[WHAT YOU WILL DO]: Give the records as a JSON list of strings, one string per line and no blank lines, beginning with the line that contains "aquariums (512, 828)" and running through the line that contains "cruised (371, 487)". Include only those lines.

[MATERIAL PROVIDED]:

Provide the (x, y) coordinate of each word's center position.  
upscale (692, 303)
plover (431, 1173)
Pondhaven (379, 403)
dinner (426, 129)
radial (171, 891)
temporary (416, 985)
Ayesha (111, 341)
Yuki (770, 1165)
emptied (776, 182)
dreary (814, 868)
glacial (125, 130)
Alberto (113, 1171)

...

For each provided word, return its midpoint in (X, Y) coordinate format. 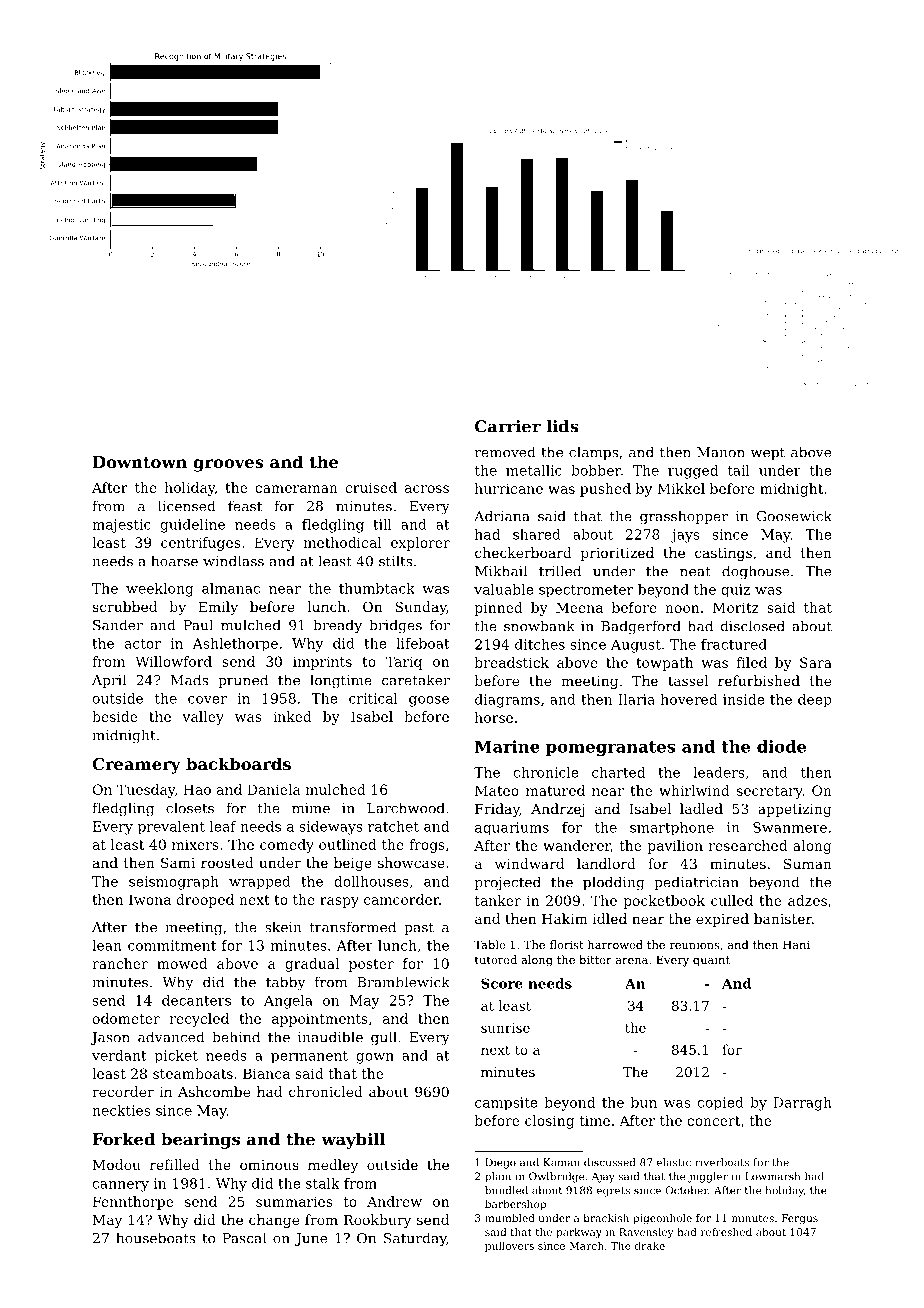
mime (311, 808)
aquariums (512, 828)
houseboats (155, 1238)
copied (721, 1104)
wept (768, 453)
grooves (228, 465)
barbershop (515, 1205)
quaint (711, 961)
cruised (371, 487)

[ANSWER TO THIS TASK]:
[
  "aquariums (512, 828)",
  "houseboats (155, 1238)",
  "copied (721, 1104)",
  "wept (768, 453)",
  "grooves (228, 465)",
  "barbershop (515, 1205)",
  "quaint (711, 961)",
  "cruised (371, 487)"
]